§ The problem:
Filter the data below, keeping only lines that contain "none".

§ Records shown:
* * * *

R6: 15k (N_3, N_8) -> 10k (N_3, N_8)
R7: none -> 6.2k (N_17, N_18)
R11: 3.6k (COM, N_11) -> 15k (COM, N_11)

* * * *

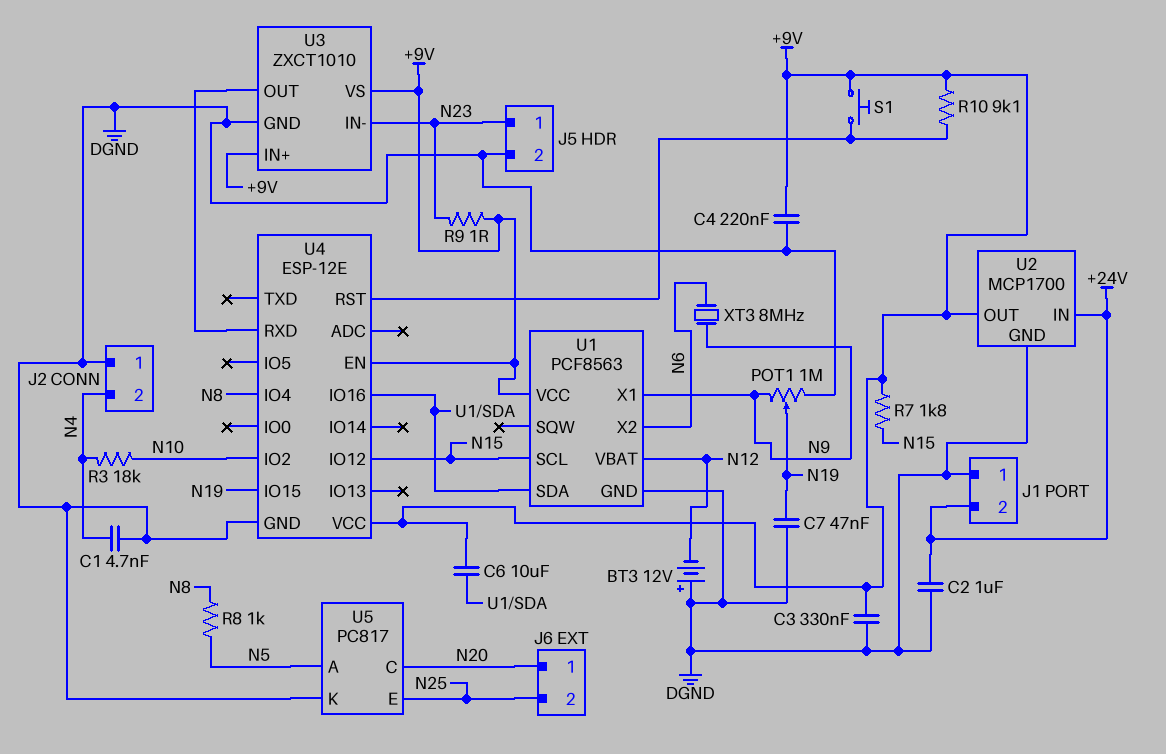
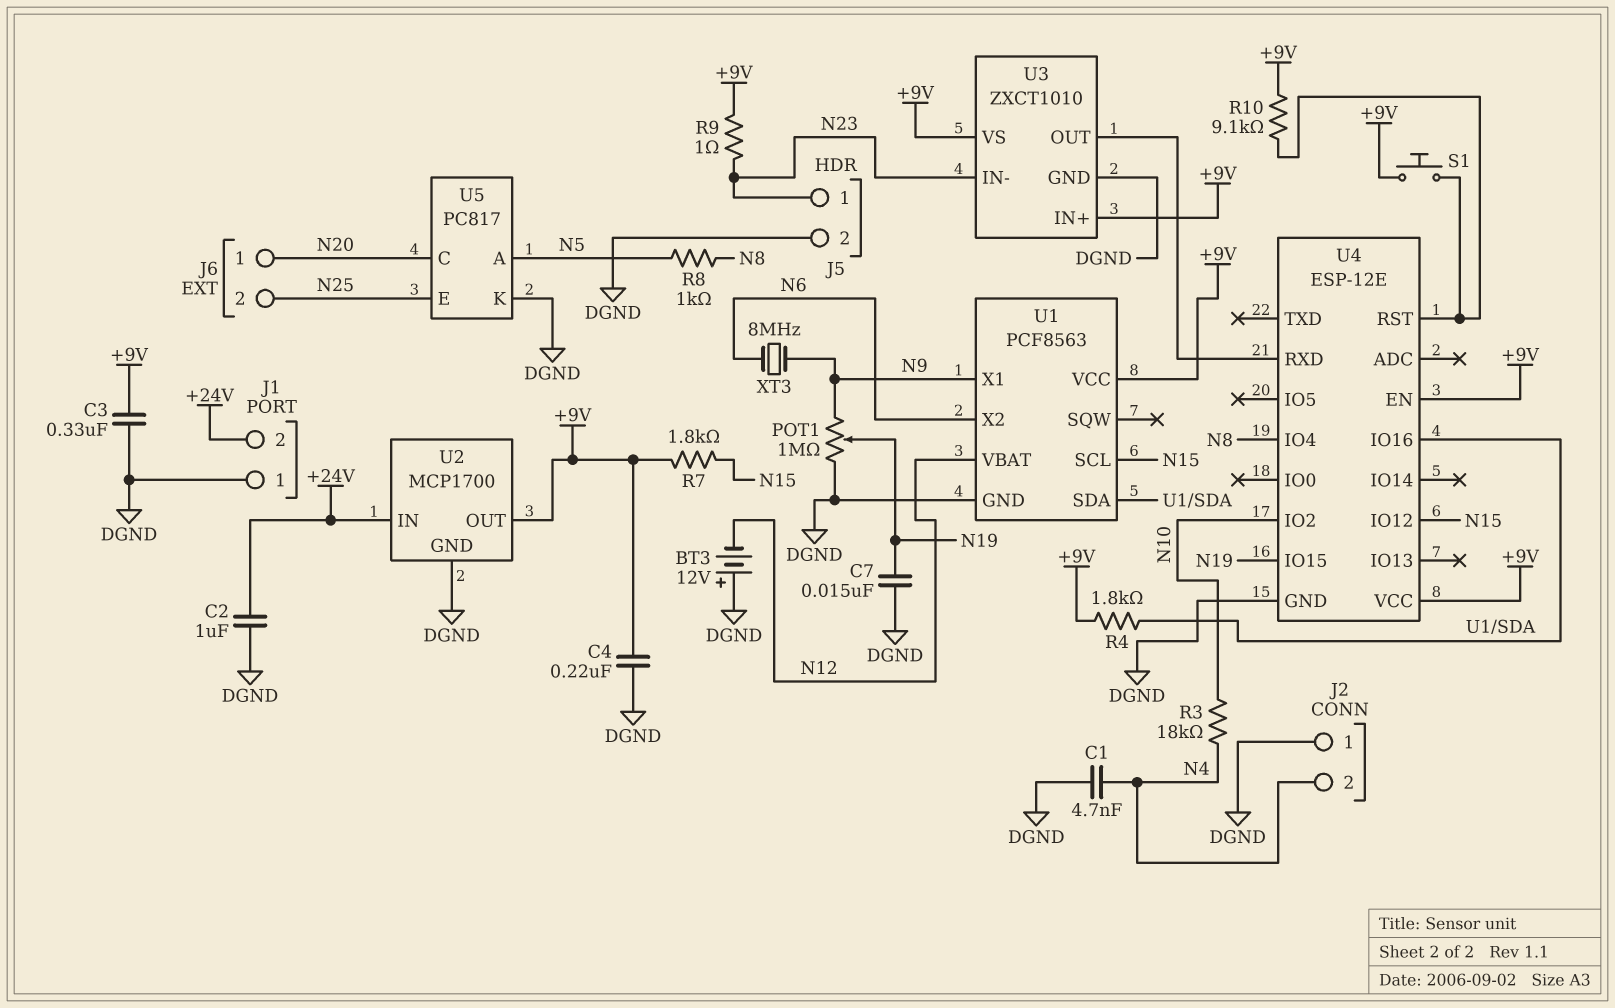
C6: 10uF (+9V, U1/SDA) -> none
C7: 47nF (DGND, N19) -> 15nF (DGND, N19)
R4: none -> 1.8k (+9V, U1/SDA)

* * * *

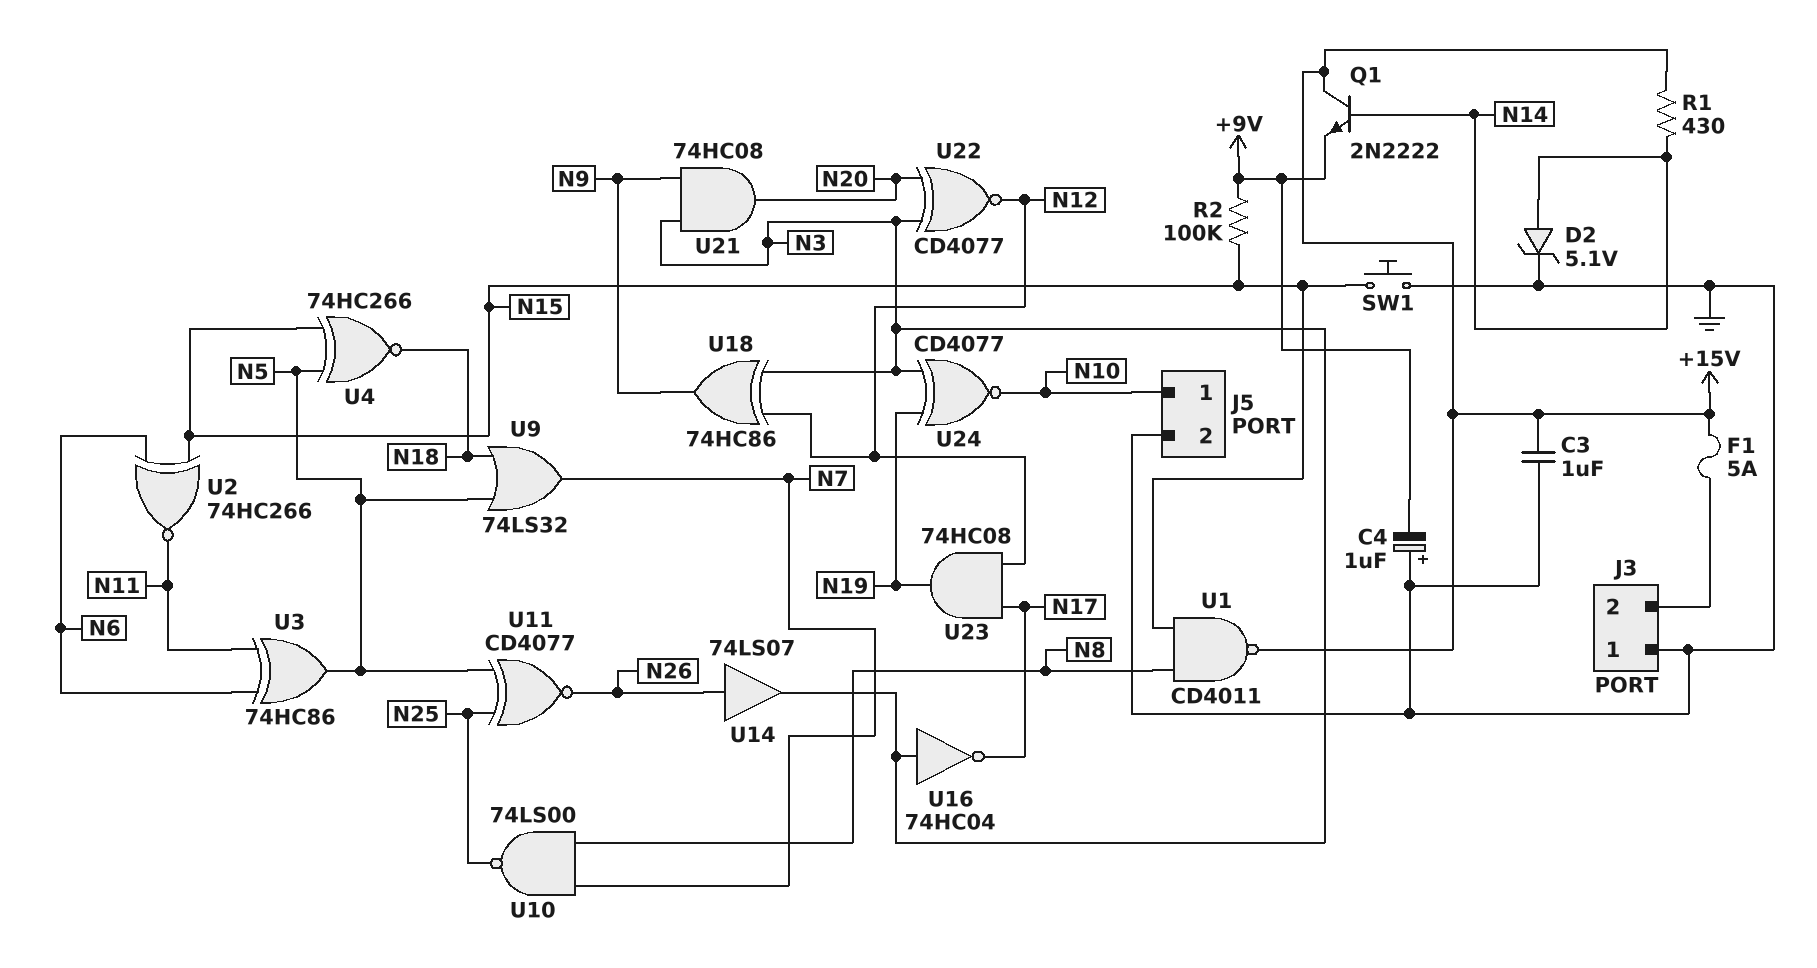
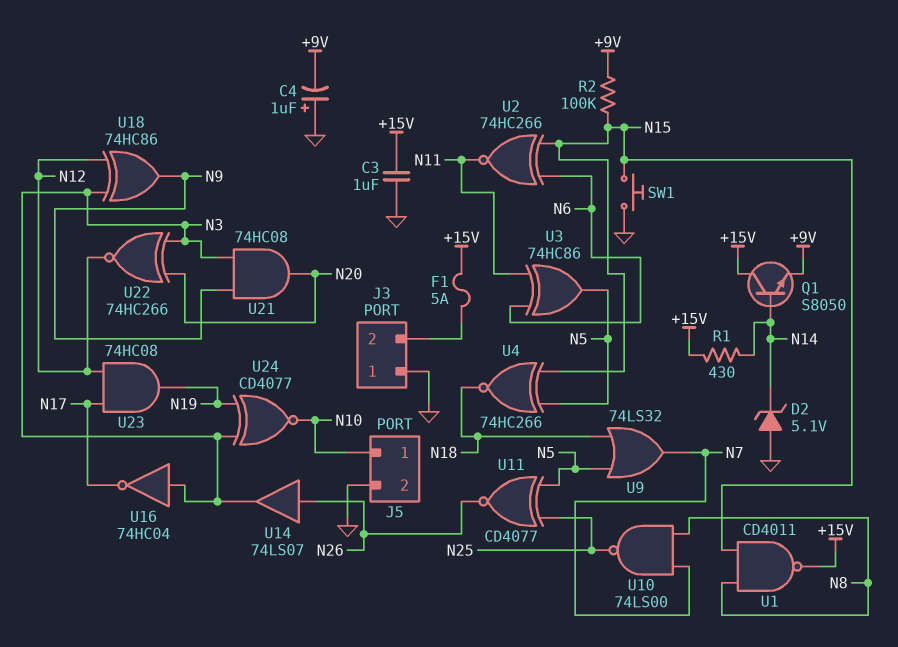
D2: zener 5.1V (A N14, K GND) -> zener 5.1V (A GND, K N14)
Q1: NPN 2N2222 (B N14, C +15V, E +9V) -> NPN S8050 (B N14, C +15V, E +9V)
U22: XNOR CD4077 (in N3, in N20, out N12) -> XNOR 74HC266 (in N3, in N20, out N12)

* * * *

§ Written response:
R7: none -> 6.2k (N_17, N_18)
C6: 10uF (+9V, U1/SDA) -> none
R4: none -> 1.8k (+9V, U1/SDA)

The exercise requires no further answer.